_INSTRUCTION_
Set down exactly the lines from the first line of the records through the line that contains "[(121,303),(121,339),(96,339),(96,303),(121,303)]", and leave every picture out.

Data extracted from a collection:
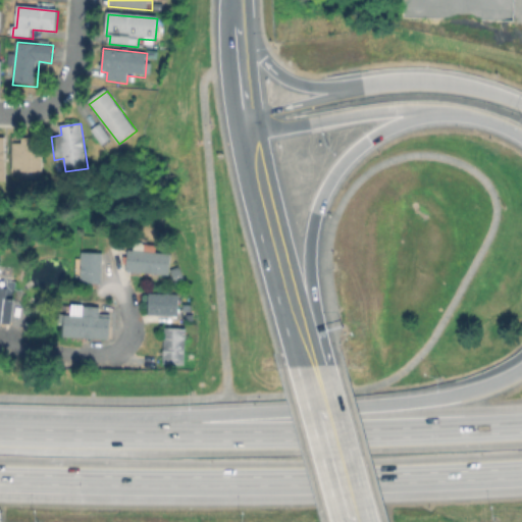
[(111,140),(102,147),(91,131),(100,124),(111,140)]
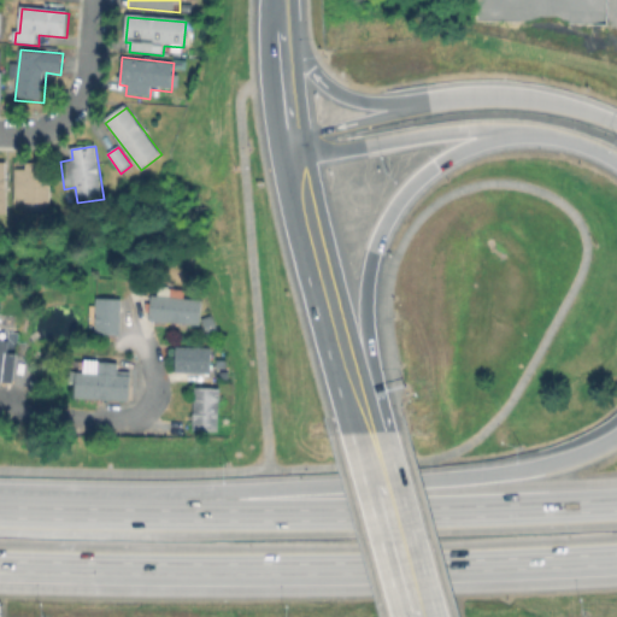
[(51,164),(51,206),(28,206),(28,203),(15,203),(16,171),(28,171),(28,164),(51,164)]
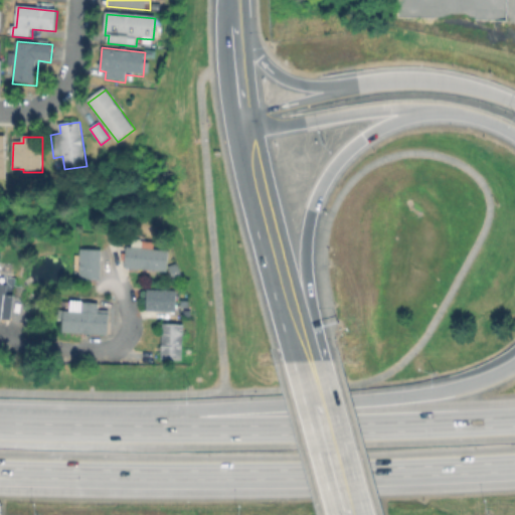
[(0,138),(8,138),(8,182),(0,182),(0,138)]
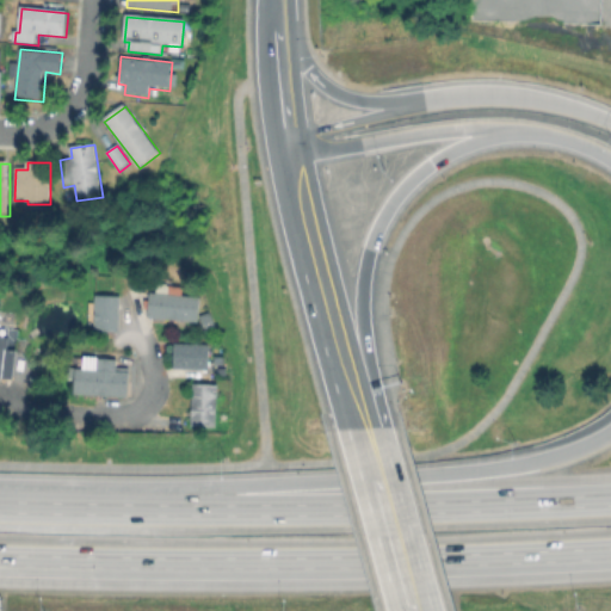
[(201,300),(198,323),(149,319),(152,295),(201,300)]
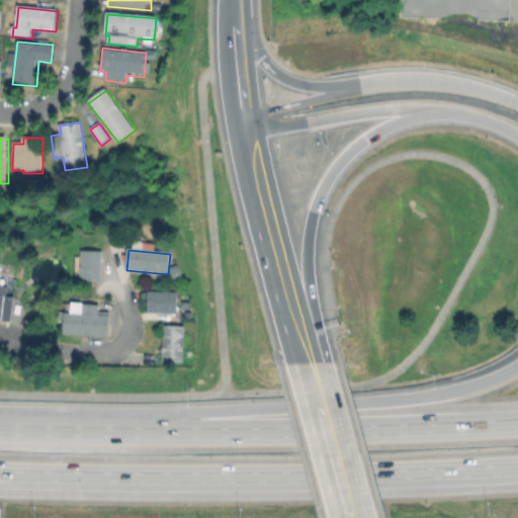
[(14,297),(10,325),(0,323),(0,251),(2,252),(0,265),(0,285),(7,287),(6,295),(14,297)]
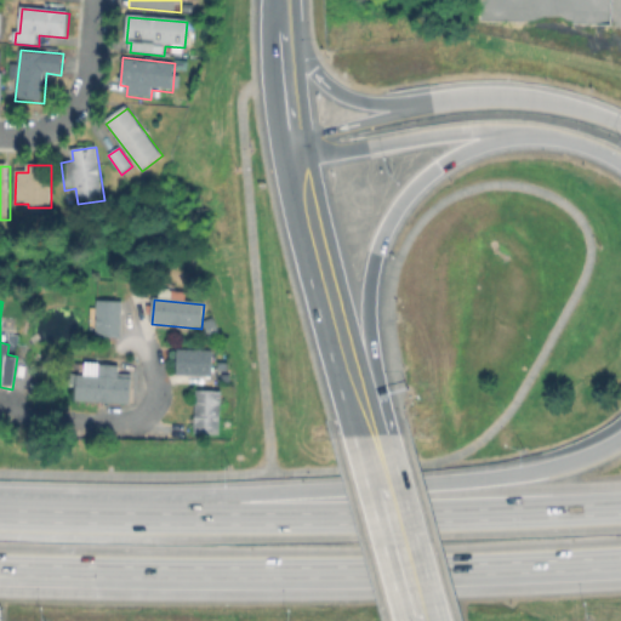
[(121,303),(121,339),(96,339),(96,303),(121,303)]
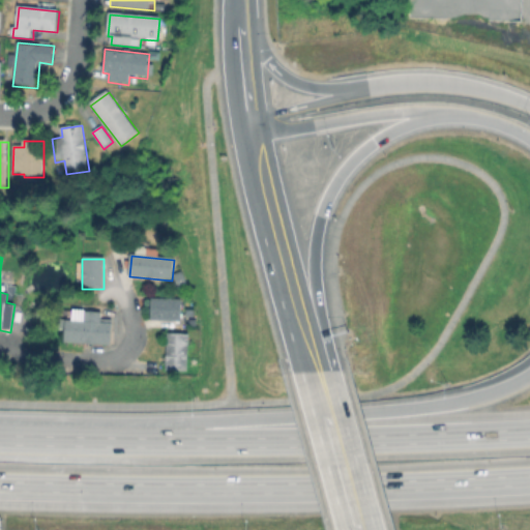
[(181,299),(181,322),(150,322),(150,299),(181,299)]
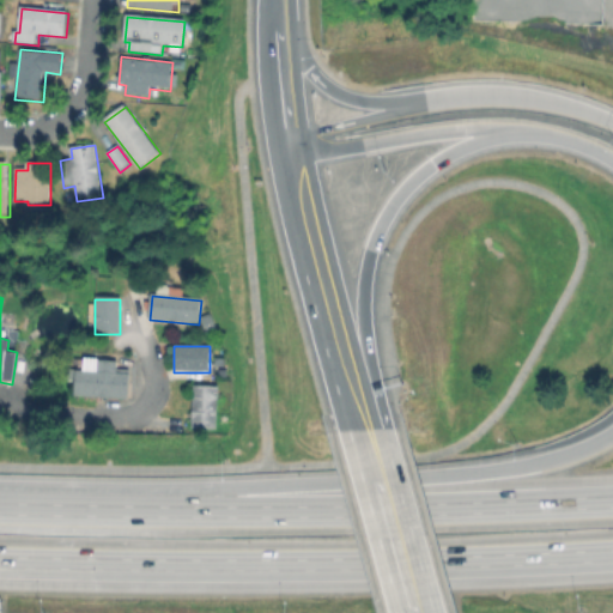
[(116,362),(116,374),(131,374),(131,399),(74,398),(76,374),(97,374),(98,362),(116,362)]
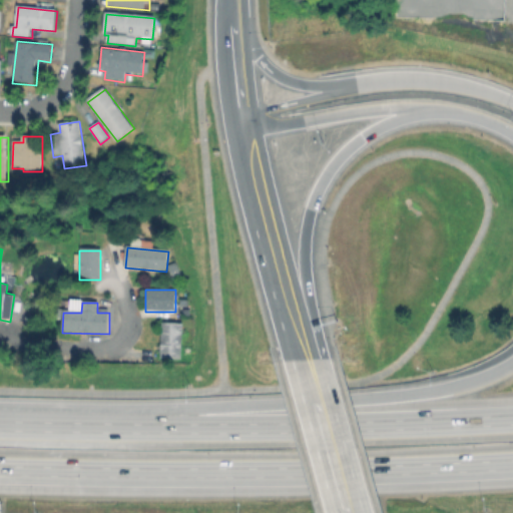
[(192,310),(192,318),(182,318),(182,310),(192,310)]
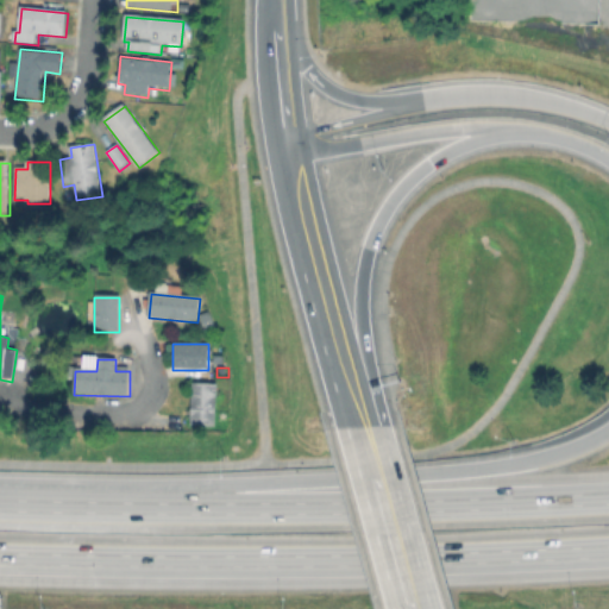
[(43,380),(41,395),(29,394),(31,377),(43,380)]
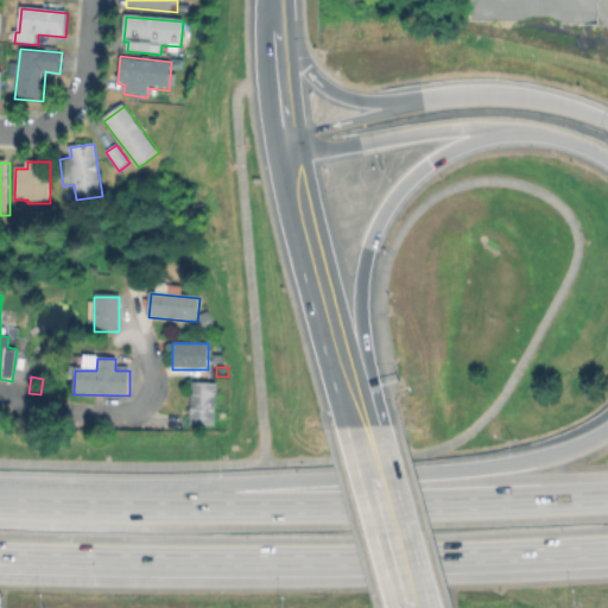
[(216,387),(216,426),(191,425),(192,387),(216,387)]
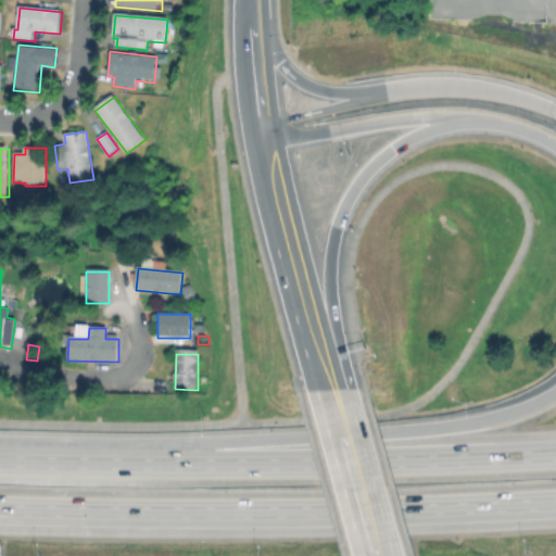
All buildings are outlined.
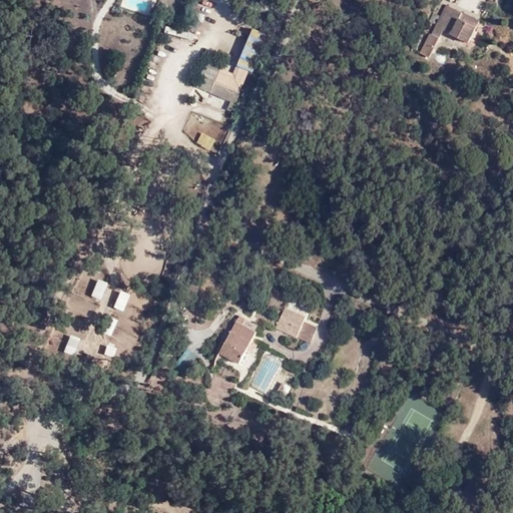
[(480,20),(446,4),(432,34),(430,32),(421,52),(431,57),(444,29),(469,42),(480,20)]
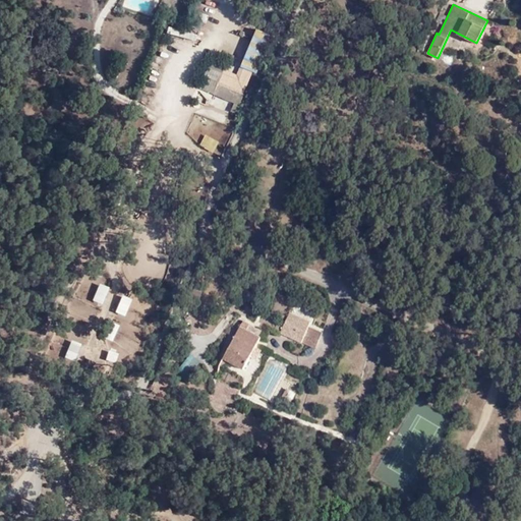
[(274,36),(258,30),(242,67),(244,67),(239,79),(224,73),(226,68),(208,61),(206,66),(209,68),(200,89),(234,104),(240,106),(254,72),(257,74),(274,36)]
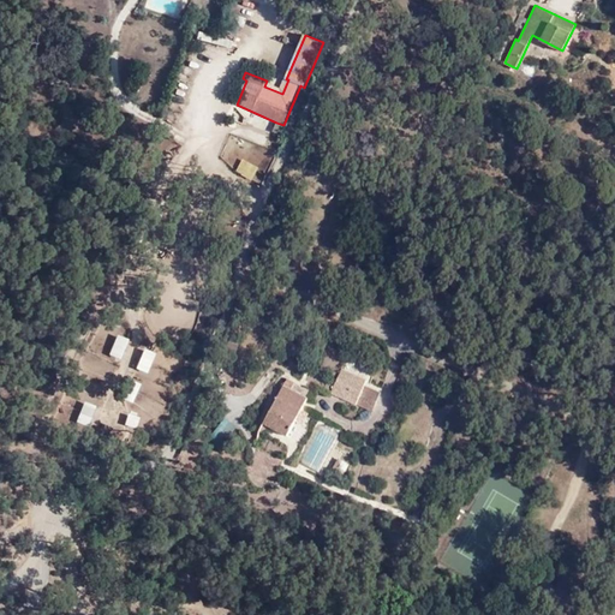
[(284,125),(276,123),(273,132),(280,135),(284,125)]
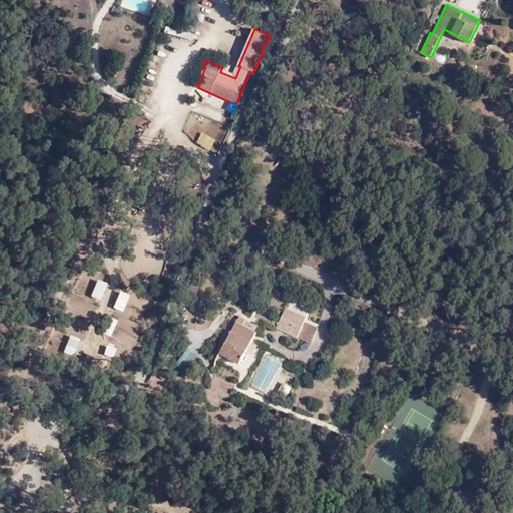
[(203,133),(197,143),(211,150),(216,140),(203,133)]
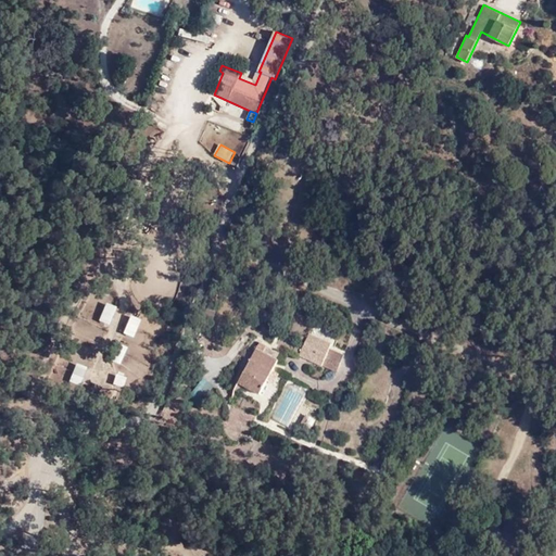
[(122,161),(117,173),(136,179),(140,167),(122,161)]
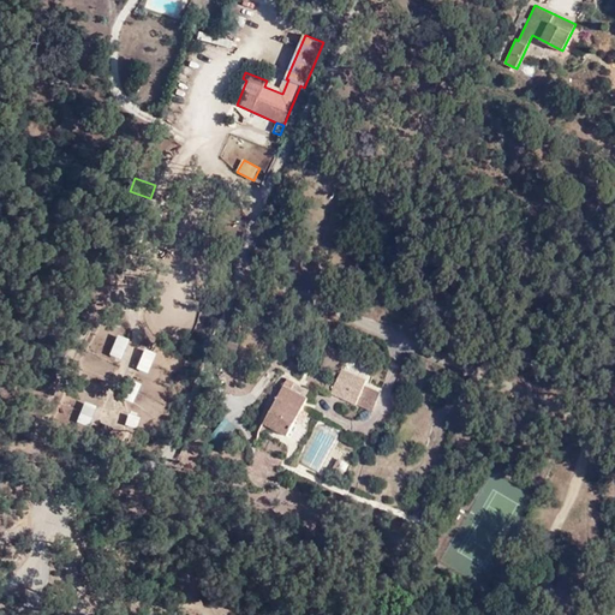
[(209,228),(203,242),(224,250),(228,237),(209,228)]
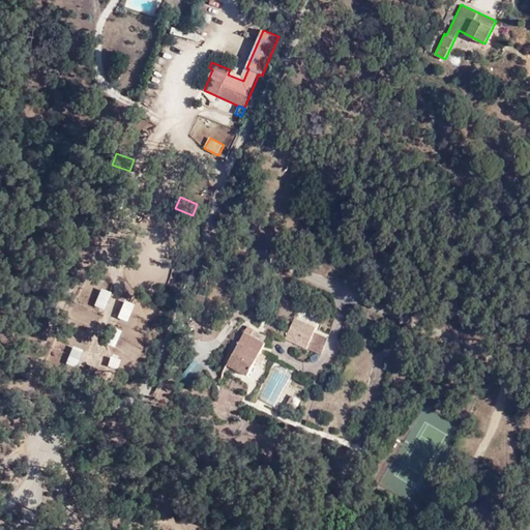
[(106,310),(110,290),(98,288),(94,306),(106,310)]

_TASK ANSWER_
[(111,140),(102,147),(91,131),(100,124),(111,140)]
[(51,164),(51,206),(28,206),(28,203),(15,203),(16,171),(28,171),(28,164),(51,164)]
[(0,138),(8,138),(8,182),(0,182),(0,138)]
[(201,300),(198,323),(149,319),(152,295),(201,300)]
[(14,297),(10,325),(0,323),(0,251),(2,252),(0,265),(0,285),(7,287),(6,295),(14,297)]
[(121,303),(121,339),(96,339),(96,303),(121,303)]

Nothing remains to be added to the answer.